Pictures stay out of the copy. Transcribe exactly, and only, the line with "R2: 1.8 (GATE, STAT) -> 100 (GATE, STAT)" through the last line of the entries below.

[Edit difference data]
——————

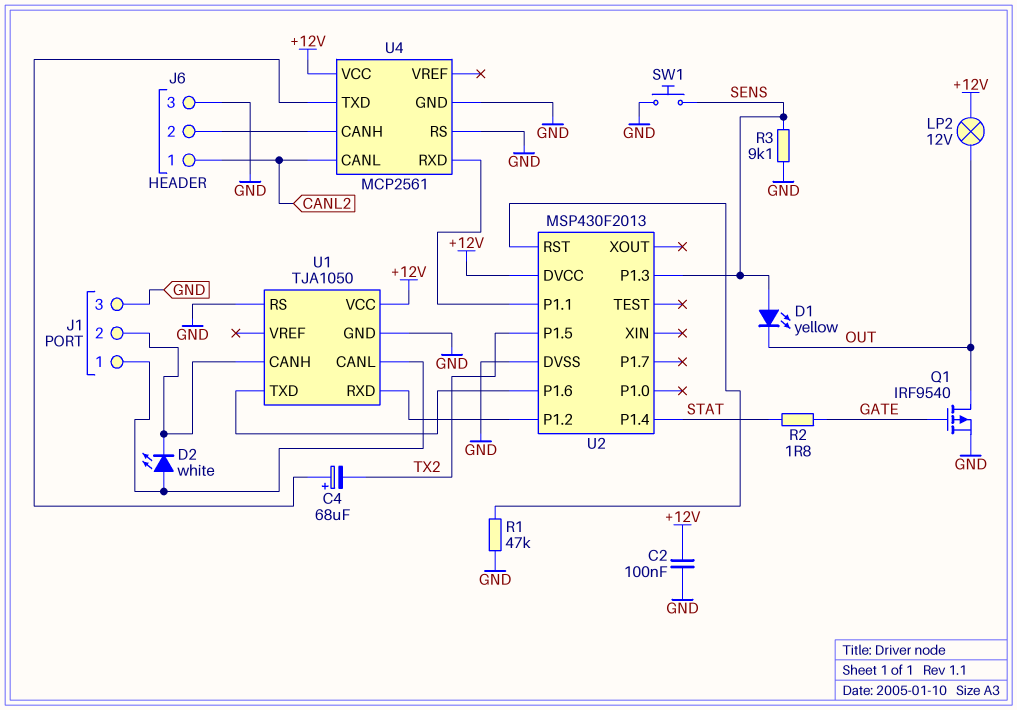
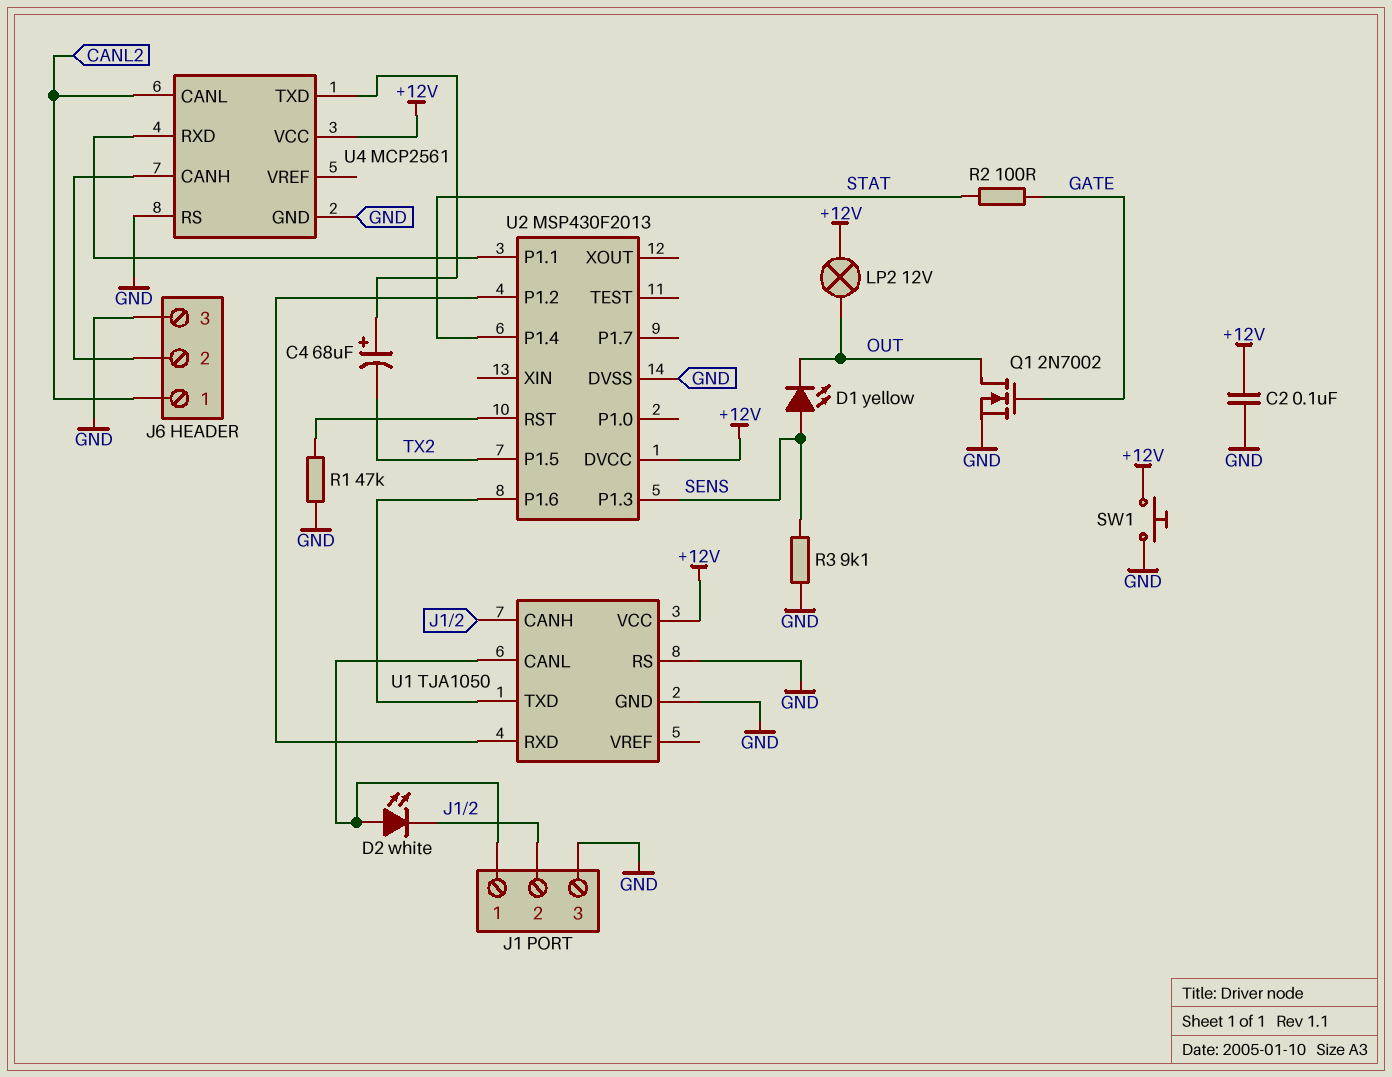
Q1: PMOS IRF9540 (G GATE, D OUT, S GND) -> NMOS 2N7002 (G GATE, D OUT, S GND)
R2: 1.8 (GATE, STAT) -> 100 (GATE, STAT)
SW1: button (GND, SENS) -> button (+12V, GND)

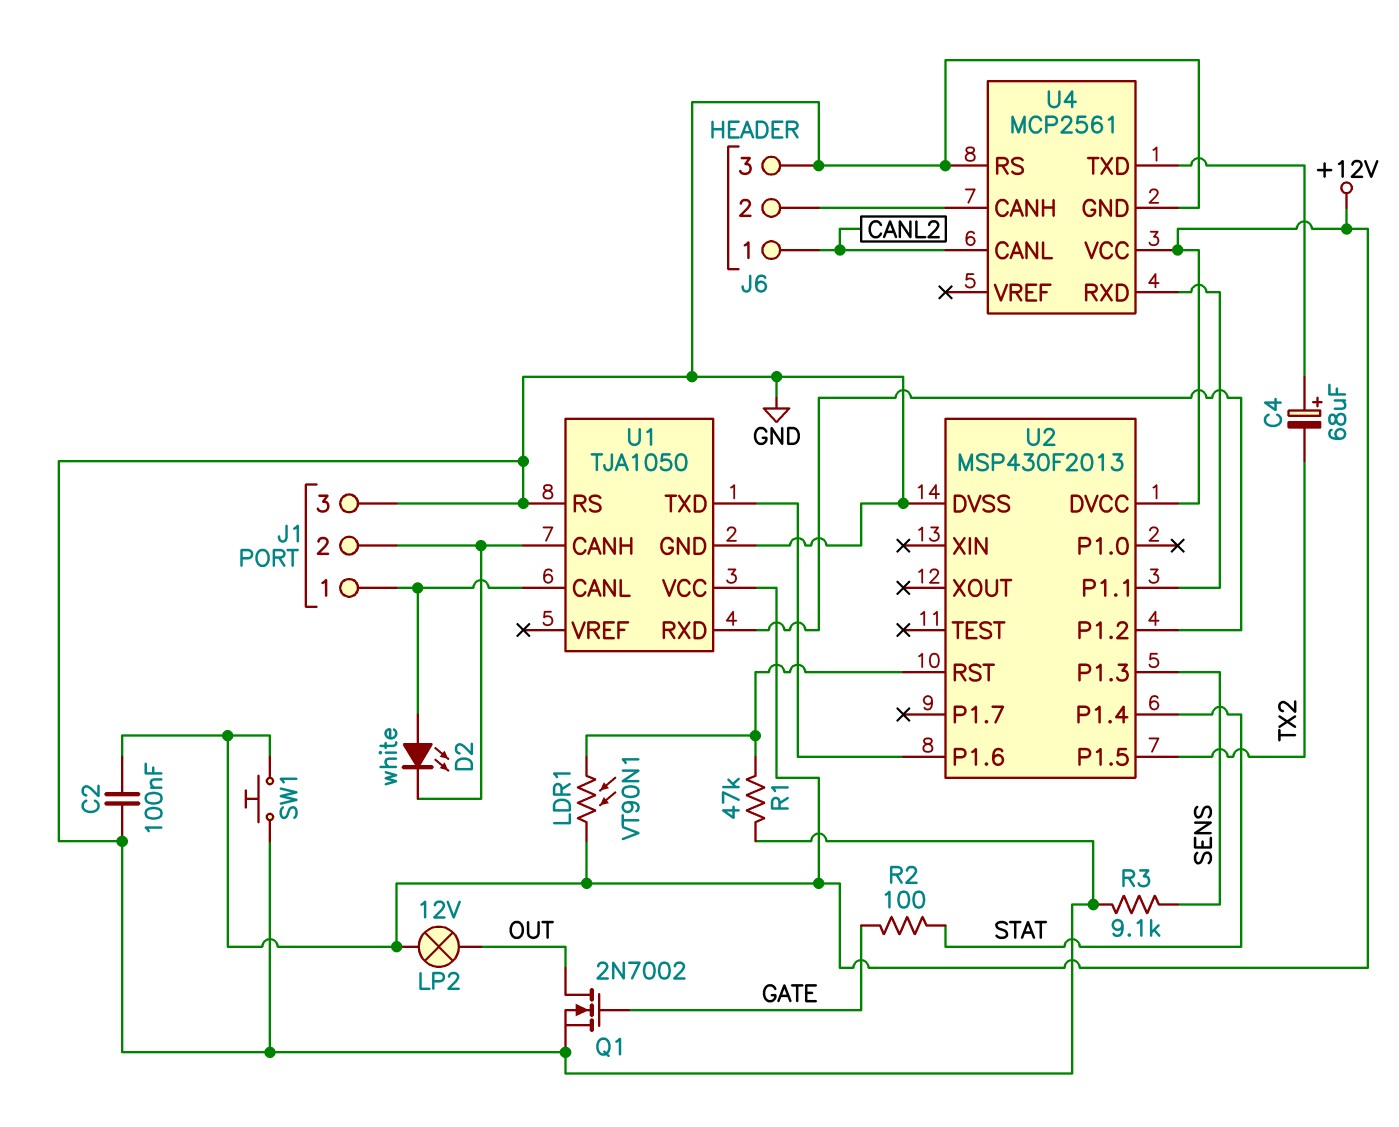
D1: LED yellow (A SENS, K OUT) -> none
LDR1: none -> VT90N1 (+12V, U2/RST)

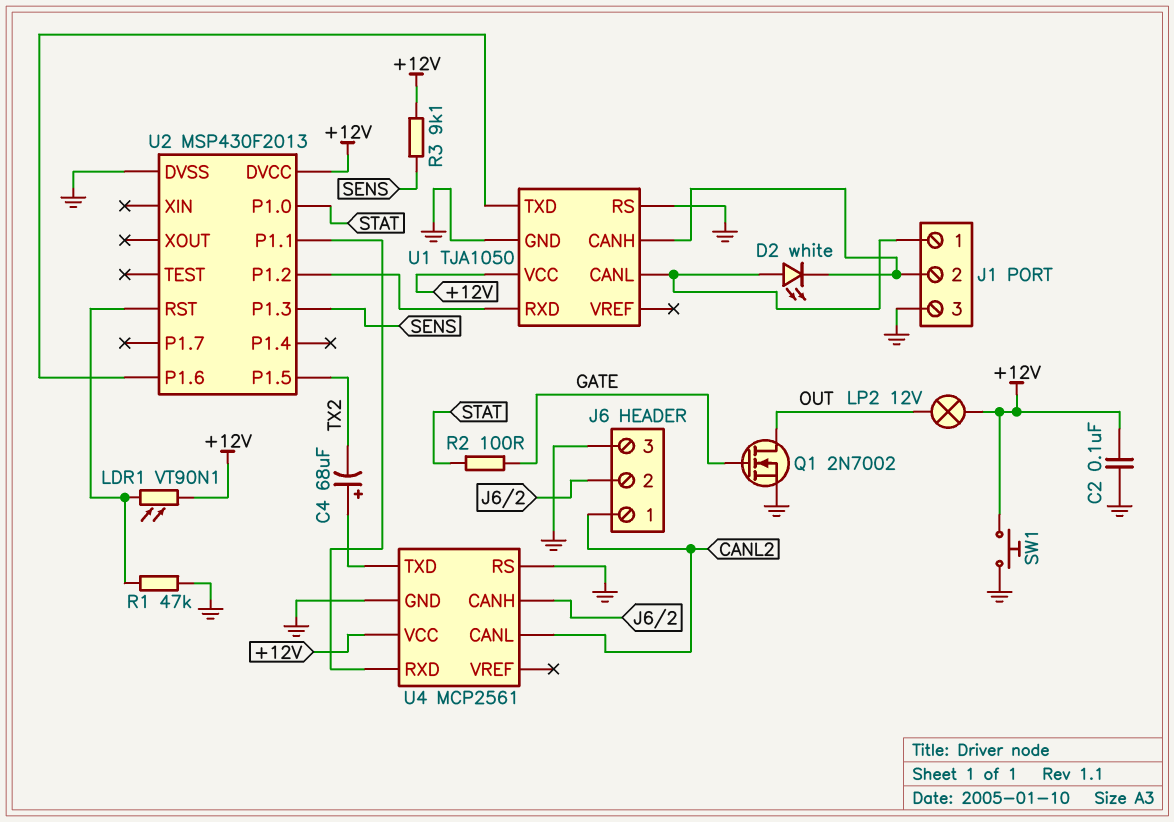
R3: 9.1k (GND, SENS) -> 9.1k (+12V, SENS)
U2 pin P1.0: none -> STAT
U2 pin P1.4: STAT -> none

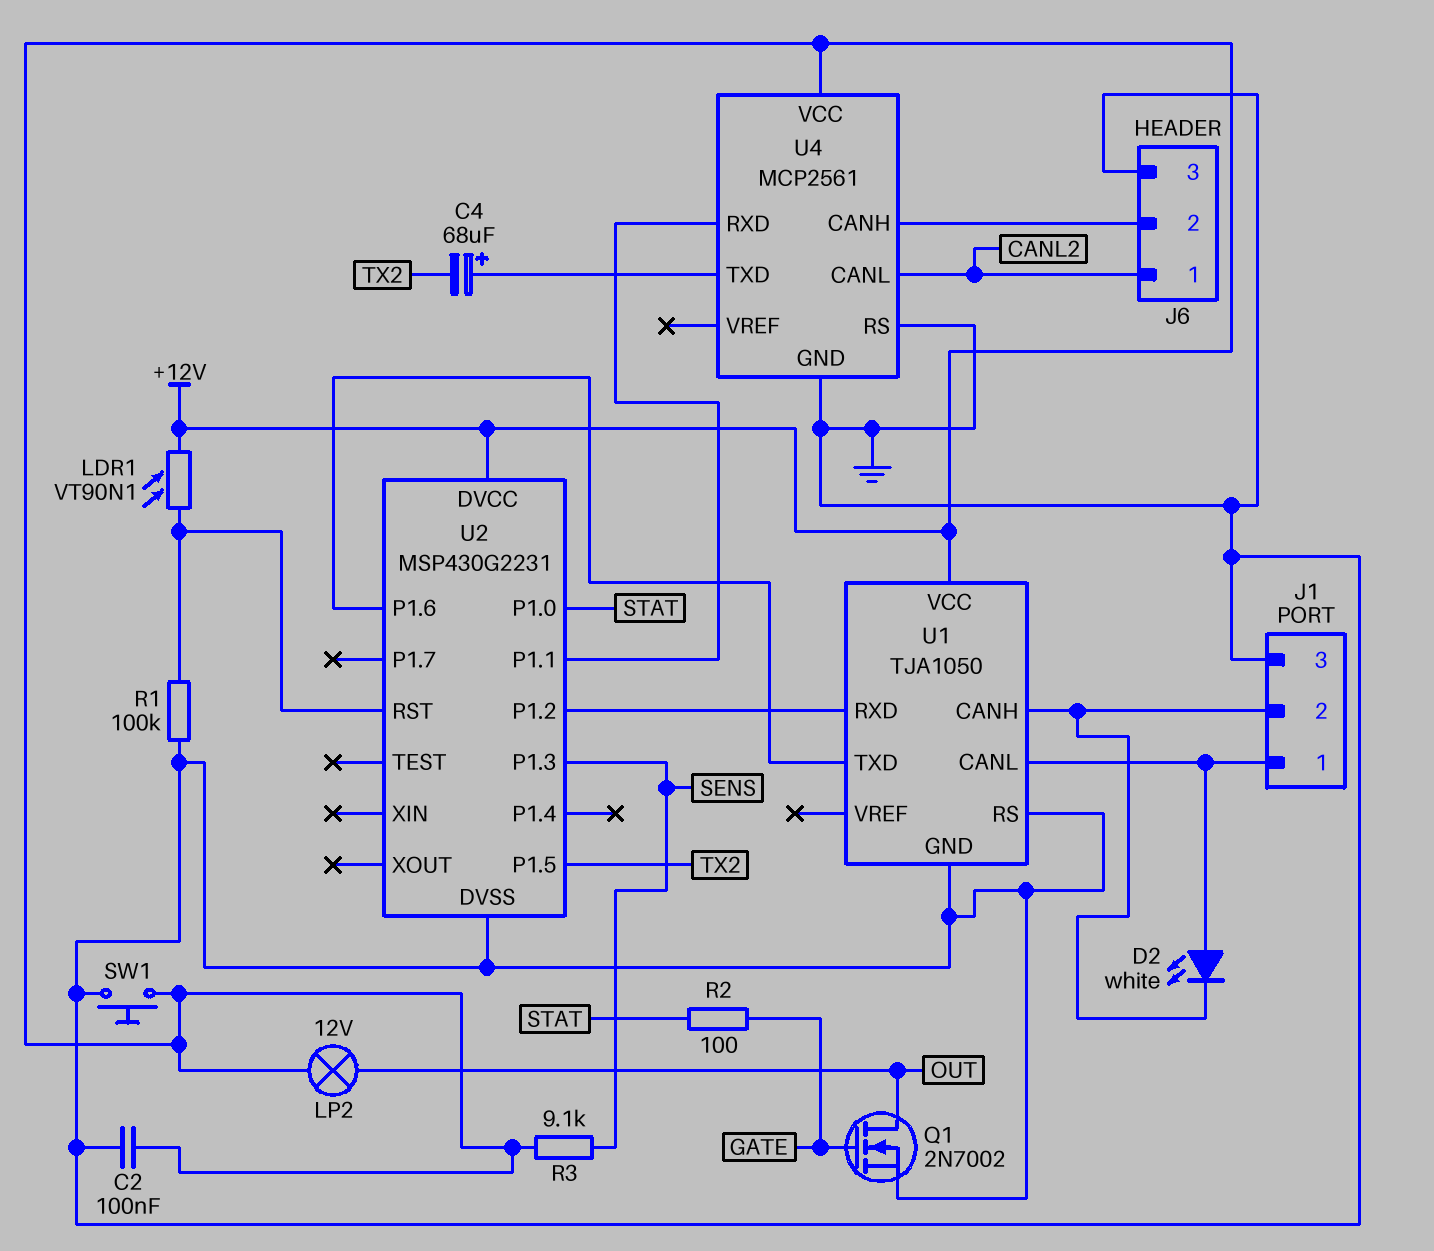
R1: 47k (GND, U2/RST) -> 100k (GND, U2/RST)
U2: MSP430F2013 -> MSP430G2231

——————

RESULT
R2: 1.8 (GATE, STAT) -> 100 (GATE, STAT)
SW1: button (GND, SENS) -> button (+12V, GND)

D1: LED yellow (A SENS, K OUT) -> none
LDR1: none -> VT90N1 (+12V, U2/RST)

R3: 9.1k (GND, SENS) -> 9.1k (+12V, SENS)
U2 pin P1.0: none -> STAT
U2 pin P1.4: STAT -> none

R1: 47k (GND, U2/RST) -> 100k (GND, U2/RST)
U2: MSP430F2013 -> MSP430G2231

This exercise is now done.